| Exercise instructions |
Where the word "plate" appears in a line of the entries below, count that line and give the total alone.

| Object correspondence data |
---------------
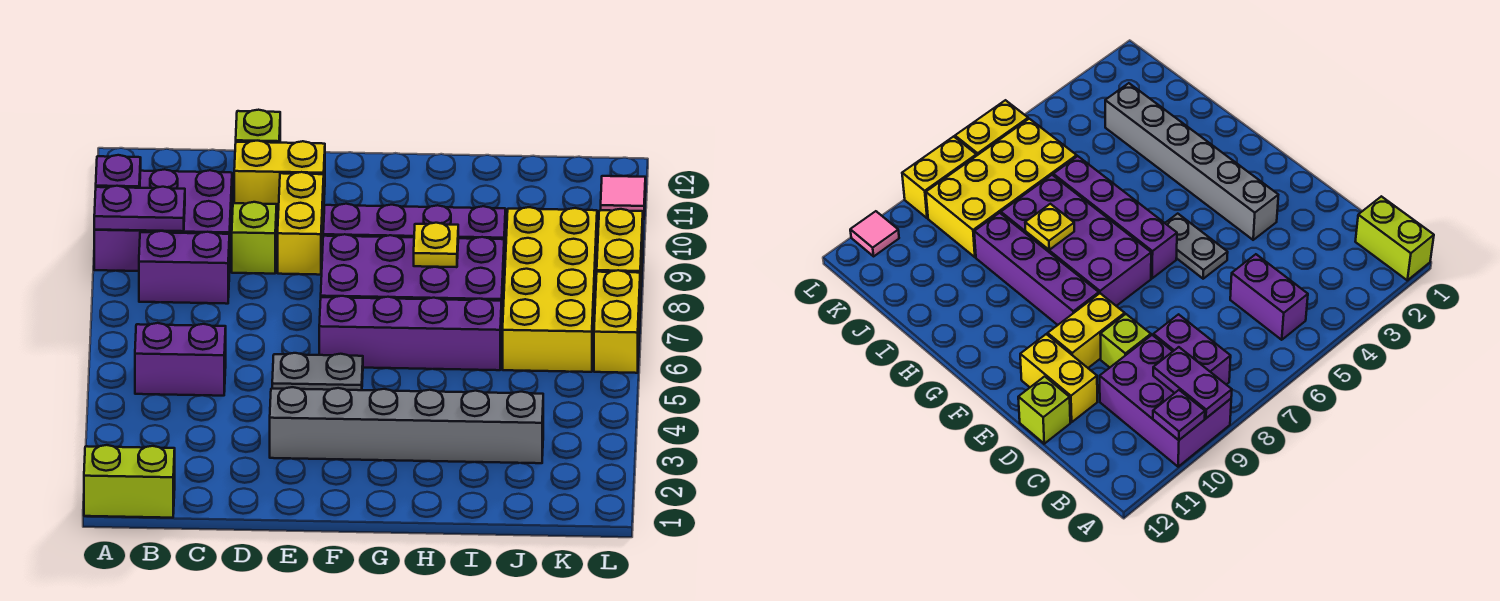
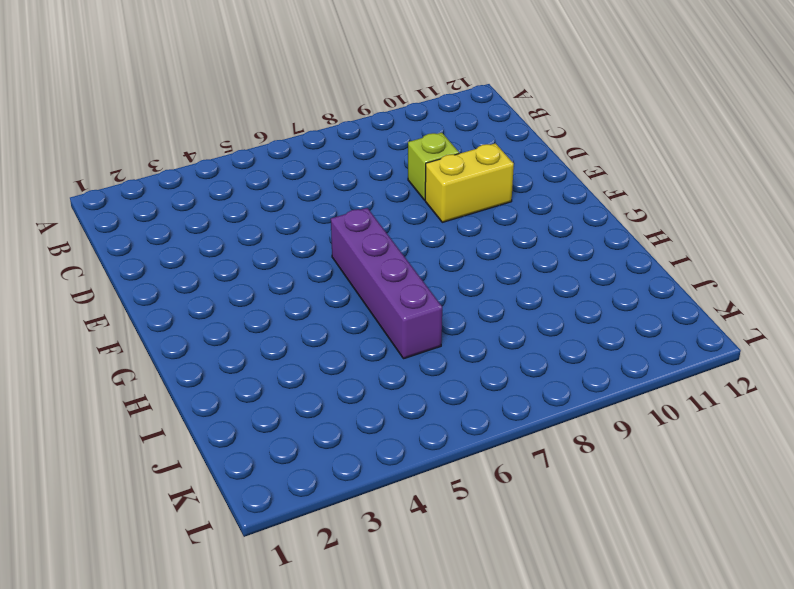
none -> lime brick A1:B1 level 1
none -> purple brick A9:C10 level 1
none -> purple brick B5:C5 level 1

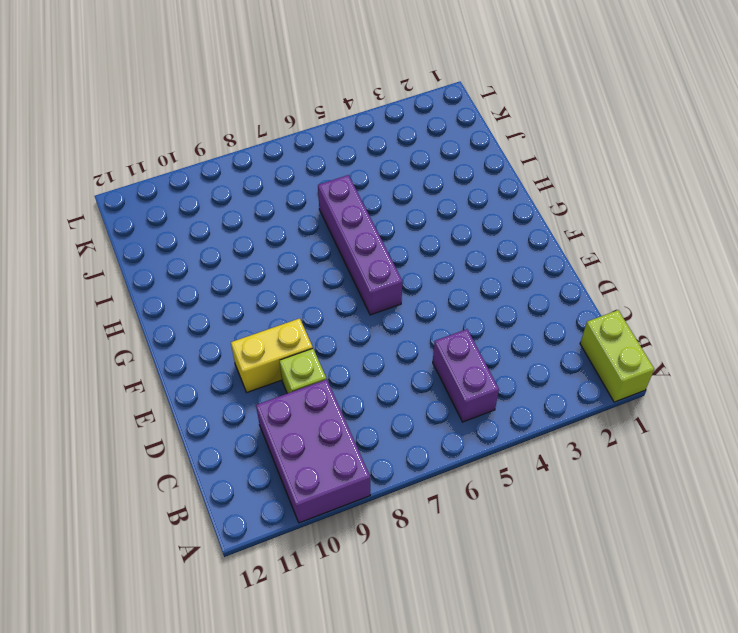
none -> purple brick B8:C8 level 1
none -> yellow brick D11:E11 level 1
none -> lime brick D12 level 1

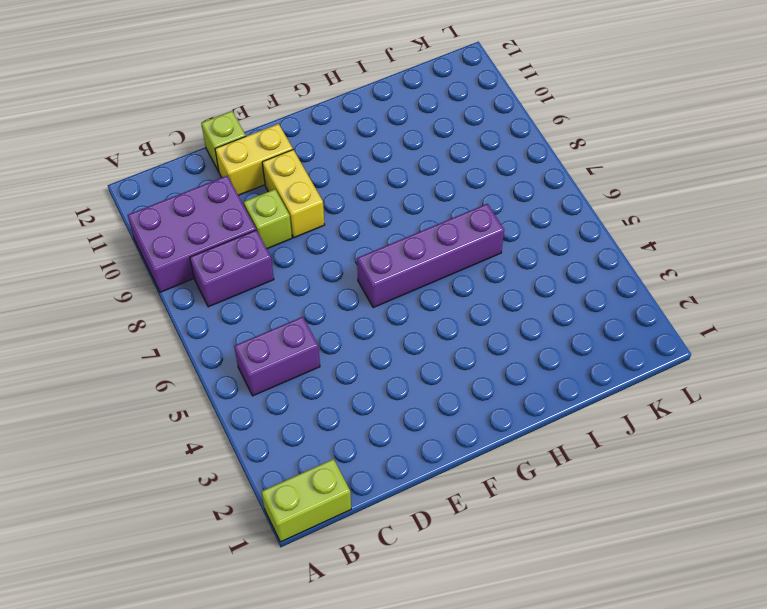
none -> grey brick E3:J3 level 1
none -> grey plate E5:F5 level 1
none -> purple brick F7:I8 level 1

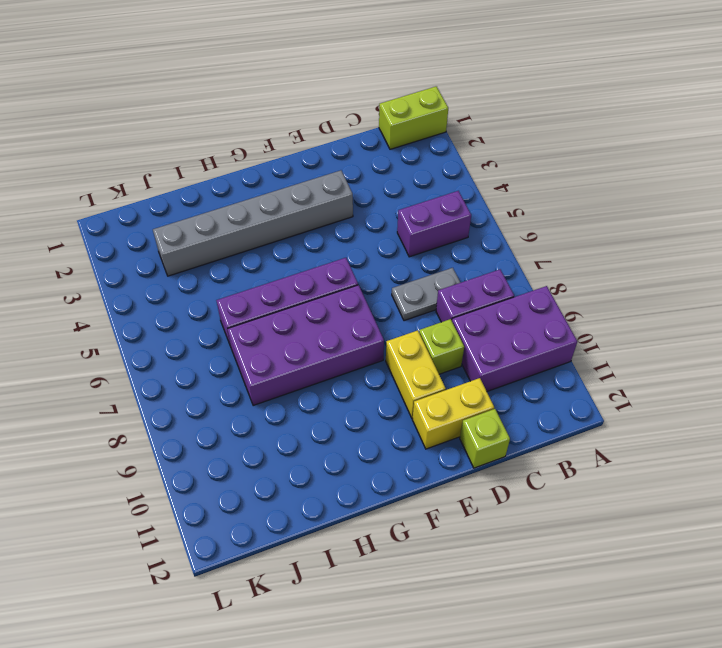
grey plate C7:D7 level 1 -> grey plate E5:F5 level 1
none -> purple brick F9:I9 level 1
none -> yellow brick J6:K9 level 1
none -> yellow brick L6:L7 level 1

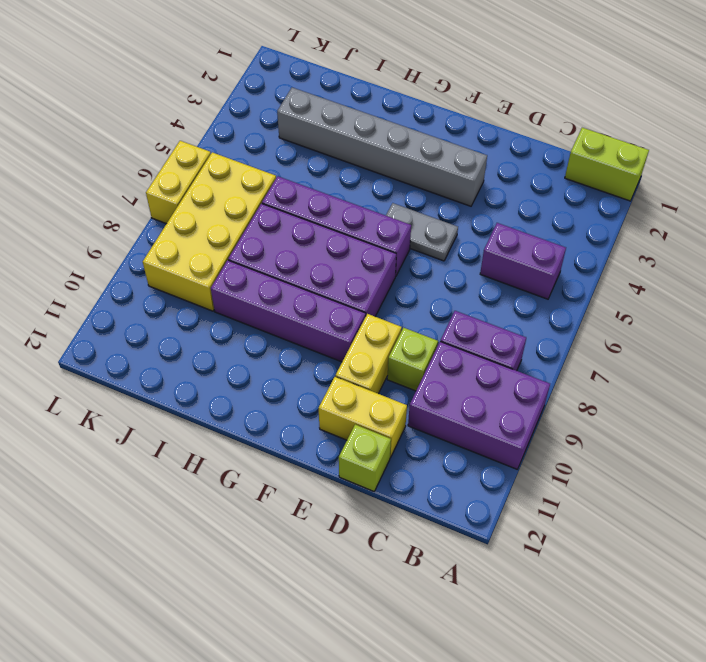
none -> yellow brick L8:L9 level 1
none -> pink tile L11 level 1
none -> purple plate A9:B9 level 2

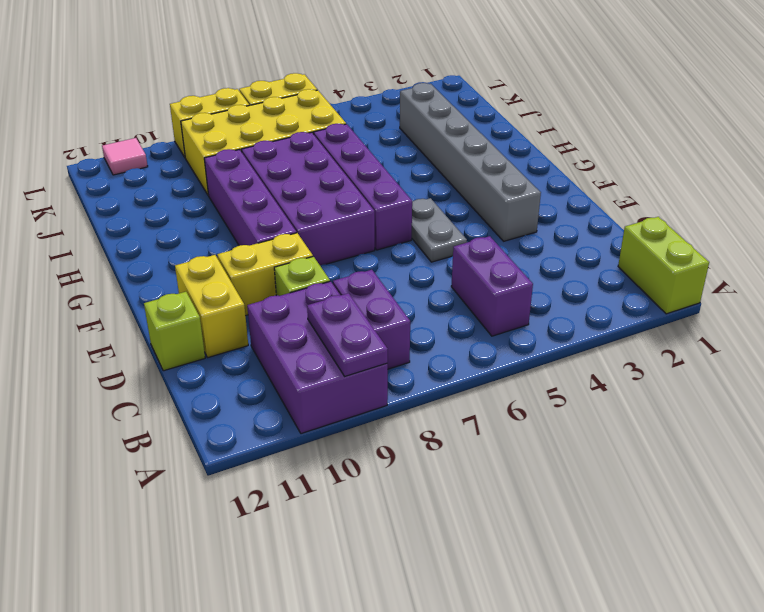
none -> purple plate A10 level 2
none -> yellow plate H8 level 2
---------------
| Answer section |
5